== Material supplied ==

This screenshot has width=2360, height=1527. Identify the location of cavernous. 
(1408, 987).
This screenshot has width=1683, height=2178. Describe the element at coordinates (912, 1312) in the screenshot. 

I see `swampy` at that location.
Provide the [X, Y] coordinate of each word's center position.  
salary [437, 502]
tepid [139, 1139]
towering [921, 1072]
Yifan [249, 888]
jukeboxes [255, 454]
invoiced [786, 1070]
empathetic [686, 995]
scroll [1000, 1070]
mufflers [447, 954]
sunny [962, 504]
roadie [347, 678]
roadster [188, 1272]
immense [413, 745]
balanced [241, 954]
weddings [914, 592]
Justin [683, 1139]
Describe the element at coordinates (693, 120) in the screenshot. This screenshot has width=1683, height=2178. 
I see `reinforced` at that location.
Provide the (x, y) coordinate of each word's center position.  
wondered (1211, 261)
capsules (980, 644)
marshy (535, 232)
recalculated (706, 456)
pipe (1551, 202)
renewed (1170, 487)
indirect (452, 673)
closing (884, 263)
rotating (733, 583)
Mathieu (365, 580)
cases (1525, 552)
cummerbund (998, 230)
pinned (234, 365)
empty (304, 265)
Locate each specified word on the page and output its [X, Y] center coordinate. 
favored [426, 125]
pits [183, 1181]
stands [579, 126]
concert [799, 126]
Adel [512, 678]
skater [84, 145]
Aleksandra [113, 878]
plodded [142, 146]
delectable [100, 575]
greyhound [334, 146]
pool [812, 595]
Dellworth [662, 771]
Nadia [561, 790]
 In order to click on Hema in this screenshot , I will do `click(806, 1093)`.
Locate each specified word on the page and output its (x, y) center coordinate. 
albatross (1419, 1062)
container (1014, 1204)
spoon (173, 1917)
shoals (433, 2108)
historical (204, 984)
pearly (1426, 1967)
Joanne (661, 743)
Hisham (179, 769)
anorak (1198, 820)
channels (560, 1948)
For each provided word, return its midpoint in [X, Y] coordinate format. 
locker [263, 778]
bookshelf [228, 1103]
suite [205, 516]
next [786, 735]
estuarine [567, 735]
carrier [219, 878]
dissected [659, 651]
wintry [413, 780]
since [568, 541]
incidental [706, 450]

===

→ **Exercise instructions**: Copy all of the rows above word for word, with nothing changed.

→ **Task result**:
This screenshot has width=2360, height=1527. Identify the location of cavernous. 
(1408, 987).
This screenshot has width=1683, height=2178. Describe the element at coordinates (912, 1312) in the screenshot. 

I see `swampy` at that location.
Provide the [X, Y] coordinate of each word's center position.  
salary [437, 502]
tepid [139, 1139]
towering [921, 1072]
Yifan [249, 888]
jukeboxes [255, 454]
invoiced [786, 1070]
empathetic [686, 995]
scroll [1000, 1070]
mufflers [447, 954]
sunny [962, 504]
roadie [347, 678]
roadster [188, 1272]
immense [413, 745]
balanced [241, 954]
weddings [914, 592]
Justin [683, 1139]
Describe the element at coordinates (693, 120) in the screenshot. This screenshot has width=1683, height=2178. 
I see `reinforced` at that location.
Provide the (x, y) coordinate of each word's center position.  
wondered (1211, 261)
capsules (980, 644)
marshy (535, 232)
recalculated (706, 456)
pipe (1551, 202)
renewed (1170, 487)
indirect (452, 673)
closing (884, 263)
rotating (733, 583)
Mathieu (365, 580)
cases (1525, 552)
cummerbund (998, 230)
pinned (234, 365)
empty (304, 265)
Locate each specified word on the page and output its [X, Y] center coordinate. 
favored [426, 125]
pits [183, 1181]
stands [579, 126]
concert [799, 126]
Adel [512, 678]
skater [84, 145]
Aleksandra [113, 878]
plodded [142, 146]
delectable [100, 575]
greyhound [334, 146]
pool [812, 595]
Dellworth [662, 771]
Nadia [561, 790]
 In order to click on Hema in this screenshot , I will do `click(806, 1093)`.
Locate each specified word on the page and output its (x, y) center coordinate. 
albatross (1419, 1062)
container (1014, 1204)
spoon (173, 1917)
shoals (433, 2108)
historical (204, 984)
pearly (1426, 1967)
Joanne (661, 743)
Hisham (179, 769)
anorak (1198, 820)
channels (560, 1948)
For each provided word, return its midpoint in [X, Y] coordinate format. 
locker [263, 778]
bookshelf [228, 1103]
suite [205, 516]
next [786, 735]
estuarine [567, 735]
carrier [219, 878]
dissected [659, 651]
wintry [413, 780]
since [568, 541]
incidental [706, 450]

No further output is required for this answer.